--- Problem to work on ---
Copy out the lines of the records below, and only those lines, from the one with "U201: LM358 -> MCP6002" through the one with "D202: schottky (A", exactly as they appear.

** Opening Source material block **

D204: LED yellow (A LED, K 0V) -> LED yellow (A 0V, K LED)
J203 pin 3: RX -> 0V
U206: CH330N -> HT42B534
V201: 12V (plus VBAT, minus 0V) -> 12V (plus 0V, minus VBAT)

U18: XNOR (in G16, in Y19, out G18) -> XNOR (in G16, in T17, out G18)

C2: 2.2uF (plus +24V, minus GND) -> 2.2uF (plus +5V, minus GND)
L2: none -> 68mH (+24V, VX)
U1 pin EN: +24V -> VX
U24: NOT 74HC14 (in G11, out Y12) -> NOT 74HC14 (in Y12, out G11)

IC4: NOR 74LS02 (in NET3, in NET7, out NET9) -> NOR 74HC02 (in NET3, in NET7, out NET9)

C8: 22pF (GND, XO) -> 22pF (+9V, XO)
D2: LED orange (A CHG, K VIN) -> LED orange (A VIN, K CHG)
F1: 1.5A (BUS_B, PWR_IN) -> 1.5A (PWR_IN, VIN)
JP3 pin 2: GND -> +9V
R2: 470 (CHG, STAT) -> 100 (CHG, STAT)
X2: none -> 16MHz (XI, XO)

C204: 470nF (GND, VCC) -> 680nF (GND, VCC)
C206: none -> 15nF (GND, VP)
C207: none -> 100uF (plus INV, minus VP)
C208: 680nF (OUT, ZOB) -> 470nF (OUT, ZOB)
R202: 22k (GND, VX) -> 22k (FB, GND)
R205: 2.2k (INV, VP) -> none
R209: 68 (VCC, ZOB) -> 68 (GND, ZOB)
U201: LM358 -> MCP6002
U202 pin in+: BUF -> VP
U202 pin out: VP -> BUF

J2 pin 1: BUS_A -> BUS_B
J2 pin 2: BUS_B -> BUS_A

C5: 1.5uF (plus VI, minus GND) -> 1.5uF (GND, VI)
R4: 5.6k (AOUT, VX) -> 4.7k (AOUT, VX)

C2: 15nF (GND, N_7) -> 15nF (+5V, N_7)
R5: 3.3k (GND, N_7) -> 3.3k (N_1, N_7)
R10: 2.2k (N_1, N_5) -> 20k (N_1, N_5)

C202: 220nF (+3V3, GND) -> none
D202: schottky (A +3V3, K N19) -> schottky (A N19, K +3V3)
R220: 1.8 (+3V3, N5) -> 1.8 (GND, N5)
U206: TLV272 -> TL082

** Closing Source material block **

--- Result of the task ---
U201: LM358 -> MCP6002
U202 pin in+: BUF -> VP
U202 pin out: VP -> BUF

J2 pin 1: BUS_A -> BUS_B
J2 pin 2: BUS_B -> BUS_A

C5: 1.5uF (plus VI, minus GND) -> 1.5uF (GND, VI)
R4: 5.6k (AOUT, VX) -> 4.7k (AOUT, VX)

C2: 15nF (GND, N_7) -> 15nF (+5V, N_7)
R5: 3.3k (GND, N_7) -> 3.3k (N_1, N_7)
R10: 2.2k (N_1, N_5) -> 20k (N_1, N_5)

C202: 220nF (+3V3, GND) -> none
D202: schottky (A +3V3, K N19) -> schottky (A N19, K +3V3)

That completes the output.